▸ Work instruction:
Start with the first line of the data and end with the line that holds "C111: 2.2nF (DGND, U102/OUT)"; write out each one exactly.

▸ Dataset excerpts:
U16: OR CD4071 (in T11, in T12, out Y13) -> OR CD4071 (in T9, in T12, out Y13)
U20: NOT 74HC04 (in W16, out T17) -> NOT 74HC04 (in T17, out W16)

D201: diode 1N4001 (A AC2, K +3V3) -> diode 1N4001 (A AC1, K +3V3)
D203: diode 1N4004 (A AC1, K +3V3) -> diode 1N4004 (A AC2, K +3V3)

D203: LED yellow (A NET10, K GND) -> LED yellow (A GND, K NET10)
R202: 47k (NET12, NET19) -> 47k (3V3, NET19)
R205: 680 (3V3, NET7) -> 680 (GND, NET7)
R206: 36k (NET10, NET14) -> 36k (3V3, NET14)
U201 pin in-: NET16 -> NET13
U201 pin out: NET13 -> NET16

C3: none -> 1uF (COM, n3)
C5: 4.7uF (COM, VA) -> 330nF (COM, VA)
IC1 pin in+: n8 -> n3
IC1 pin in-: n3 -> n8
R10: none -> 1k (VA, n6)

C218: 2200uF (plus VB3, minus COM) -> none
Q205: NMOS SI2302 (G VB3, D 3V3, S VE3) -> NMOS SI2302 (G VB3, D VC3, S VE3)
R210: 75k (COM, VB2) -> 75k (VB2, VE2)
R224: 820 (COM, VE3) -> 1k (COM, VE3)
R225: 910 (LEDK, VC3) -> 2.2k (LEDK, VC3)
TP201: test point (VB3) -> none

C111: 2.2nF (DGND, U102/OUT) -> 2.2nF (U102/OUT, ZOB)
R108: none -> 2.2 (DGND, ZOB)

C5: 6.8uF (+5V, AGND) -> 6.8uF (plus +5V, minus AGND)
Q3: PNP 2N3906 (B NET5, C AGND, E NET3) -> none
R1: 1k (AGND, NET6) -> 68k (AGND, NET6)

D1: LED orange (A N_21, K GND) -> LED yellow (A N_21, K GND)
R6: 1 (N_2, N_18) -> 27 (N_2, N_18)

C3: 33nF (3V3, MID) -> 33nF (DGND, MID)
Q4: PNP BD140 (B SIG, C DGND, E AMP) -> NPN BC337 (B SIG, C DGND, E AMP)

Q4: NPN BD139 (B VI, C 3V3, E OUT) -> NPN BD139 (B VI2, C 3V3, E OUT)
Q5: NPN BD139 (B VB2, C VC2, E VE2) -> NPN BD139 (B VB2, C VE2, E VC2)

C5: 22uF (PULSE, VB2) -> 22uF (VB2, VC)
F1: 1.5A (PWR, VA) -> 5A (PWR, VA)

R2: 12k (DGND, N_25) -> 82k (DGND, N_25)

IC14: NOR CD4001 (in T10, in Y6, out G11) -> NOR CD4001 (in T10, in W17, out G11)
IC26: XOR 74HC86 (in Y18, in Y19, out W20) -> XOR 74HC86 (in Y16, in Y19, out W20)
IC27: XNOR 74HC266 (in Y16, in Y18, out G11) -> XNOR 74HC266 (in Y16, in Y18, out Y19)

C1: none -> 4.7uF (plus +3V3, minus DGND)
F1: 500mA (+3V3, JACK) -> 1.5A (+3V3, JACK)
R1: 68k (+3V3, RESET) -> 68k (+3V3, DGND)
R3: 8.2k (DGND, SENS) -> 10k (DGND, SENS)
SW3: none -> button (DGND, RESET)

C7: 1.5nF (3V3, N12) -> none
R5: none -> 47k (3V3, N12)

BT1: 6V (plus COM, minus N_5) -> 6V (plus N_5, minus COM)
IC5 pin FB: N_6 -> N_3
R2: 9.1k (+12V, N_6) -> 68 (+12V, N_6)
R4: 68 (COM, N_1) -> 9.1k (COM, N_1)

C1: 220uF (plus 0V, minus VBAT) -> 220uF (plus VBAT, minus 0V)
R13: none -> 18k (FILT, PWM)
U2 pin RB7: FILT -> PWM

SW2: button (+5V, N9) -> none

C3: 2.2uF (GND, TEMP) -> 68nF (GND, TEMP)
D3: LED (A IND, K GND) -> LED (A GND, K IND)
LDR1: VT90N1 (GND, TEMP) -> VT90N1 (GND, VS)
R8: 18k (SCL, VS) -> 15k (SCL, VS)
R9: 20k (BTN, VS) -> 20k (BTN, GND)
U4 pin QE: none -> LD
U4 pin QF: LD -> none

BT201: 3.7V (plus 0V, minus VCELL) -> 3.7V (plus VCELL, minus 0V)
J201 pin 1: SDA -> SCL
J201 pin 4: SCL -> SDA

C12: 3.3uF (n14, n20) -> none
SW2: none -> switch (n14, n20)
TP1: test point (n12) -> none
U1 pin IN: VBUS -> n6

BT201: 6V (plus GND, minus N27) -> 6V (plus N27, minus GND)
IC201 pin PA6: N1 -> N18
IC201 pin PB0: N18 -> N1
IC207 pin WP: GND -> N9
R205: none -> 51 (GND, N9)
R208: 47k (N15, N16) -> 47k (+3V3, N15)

▸ Exercise answer:
U16: OR CD4071 (in T11, in T12, out Y13) -> OR CD4071 (in T9, in T12, out Y13)
U20: NOT 74HC04 (in W16, out T17) -> NOT 74HC04 (in T17, out W16)

D201: diode 1N4001 (A AC2, K +3V3) -> diode 1N4001 (A AC1, K +3V3)
D203: diode 1N4004 (A AC1, K +3V3) -> diode 1N4004 (A AC2, K +3V3)

D203: LED yellow (A NET10, K GND) -> LED yellow (A GND, K NET10)
R202: 47k (NET12, NET19) -> 47k (3V3, NET19)
R205: 680 (3V3, NET7) -> 680 (GND, NET7)
R206: 36k (NET10, NET14) -> 36k (3V3, NET14)
U201 pin in-: NET16 -> NET13
U201 pin out: NET13 -> NET16

C3: none -> 1uF (COM, n3)
C5: 4.7uF (COM, VA) -> 330nF (COM, VA)
IC1 pin in+: n8 -> n3
IC1 pin in-: n3 -> n8
R10: none -> 1k (VA, n6)

C218: 2200uF (plus VB3, minus COM) -> none
Q205: NMOS SI2302 (G VB3, D 3V3, S VE3) -> NMOS SI2302 (G VB3, D VC3, S VE3)
R210: 75k (COM, VB2) -> 75k (VB2, VE2)
R224: 820 (COM, VE3) -> 1k (COM, VE3)
R225: 910 (LEDK, VC3) -> 2.2k (LEDK, VC3)
TP201: test point (VB3) -> none

C111: 2.2nF (DGND, U102/OUT) -> 2.2nF (U102/OUT, ZOB)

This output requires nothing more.